### What needs to be done
Only the lines of the data below from the one with "(274, 280) = (628, 253): brown drum -> none" through the one with "(412, 172) = (865, 274): none -> brown candle" are wanted. Repeat them exactly.

****************************************

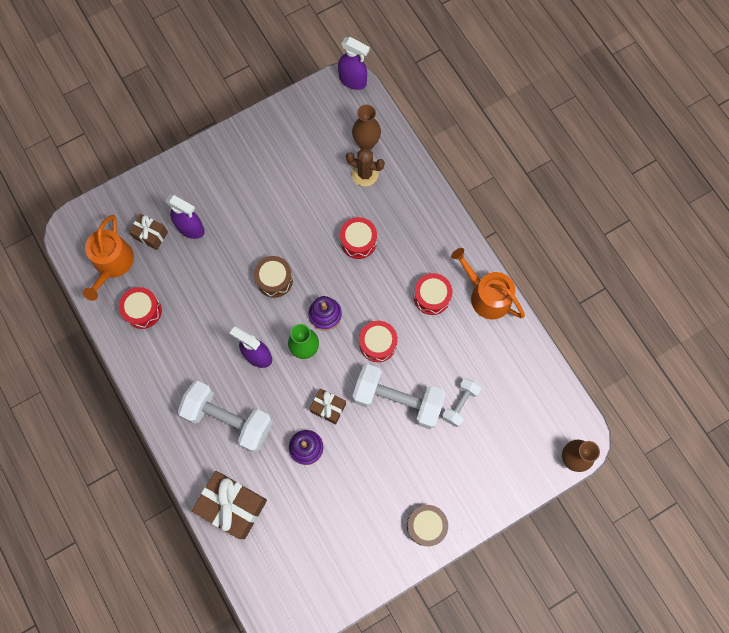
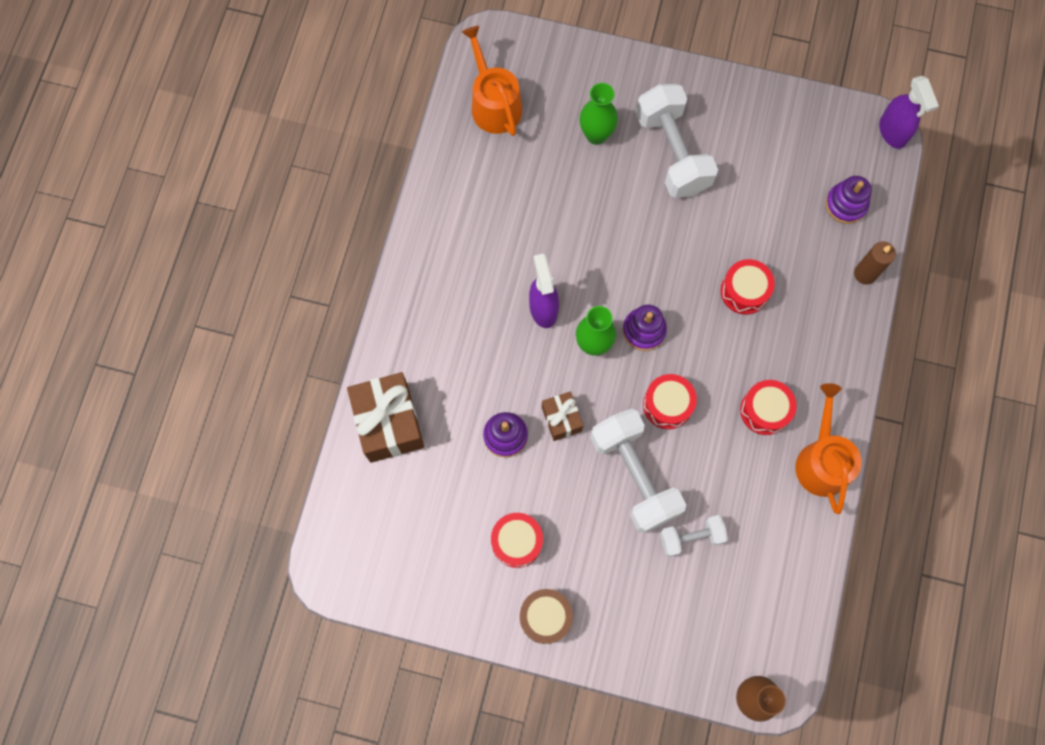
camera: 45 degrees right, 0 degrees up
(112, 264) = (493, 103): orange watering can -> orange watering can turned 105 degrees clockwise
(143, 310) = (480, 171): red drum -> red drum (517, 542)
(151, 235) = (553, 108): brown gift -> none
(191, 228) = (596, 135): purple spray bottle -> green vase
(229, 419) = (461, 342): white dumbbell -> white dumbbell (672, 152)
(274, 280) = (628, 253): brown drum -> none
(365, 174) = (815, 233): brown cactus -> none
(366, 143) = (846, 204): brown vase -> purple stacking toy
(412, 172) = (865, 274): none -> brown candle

****************************************

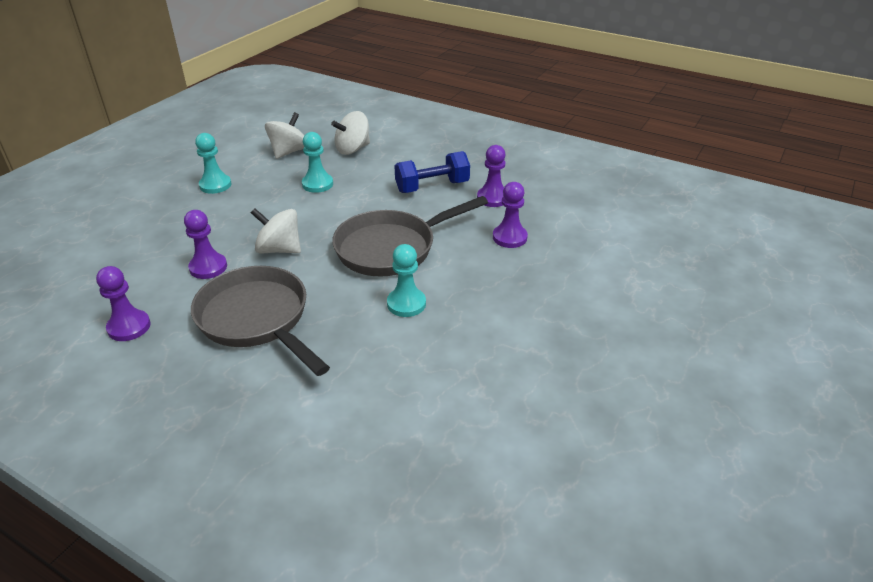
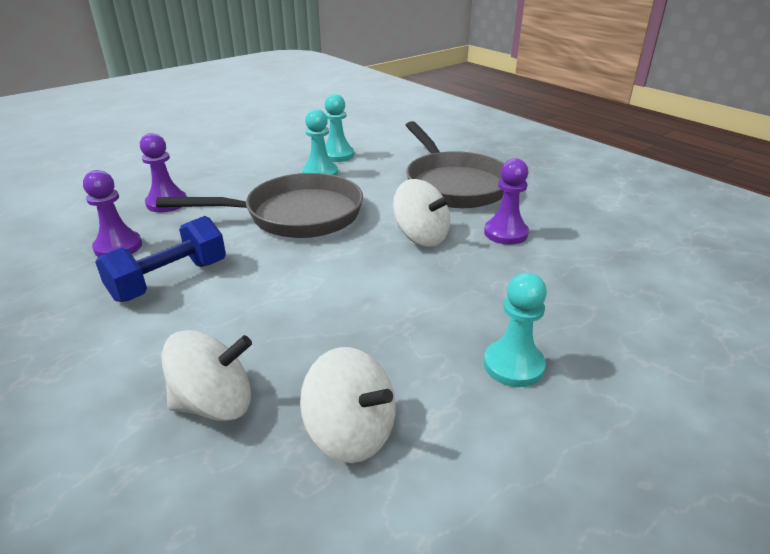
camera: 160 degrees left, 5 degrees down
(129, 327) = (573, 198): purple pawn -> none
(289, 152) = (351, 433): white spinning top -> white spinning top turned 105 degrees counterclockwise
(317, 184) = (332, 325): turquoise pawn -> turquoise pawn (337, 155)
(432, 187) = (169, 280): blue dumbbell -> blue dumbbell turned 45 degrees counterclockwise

****************************************

### Task output
(274, 280) = (628, 253): brown drum -> none
(365, 174) = (815, 233): brown cactus -> none
(366, 143) = (846, 204): brown vase -> purple stacking toy
(412, 172) = (865, 274): none -> brown candle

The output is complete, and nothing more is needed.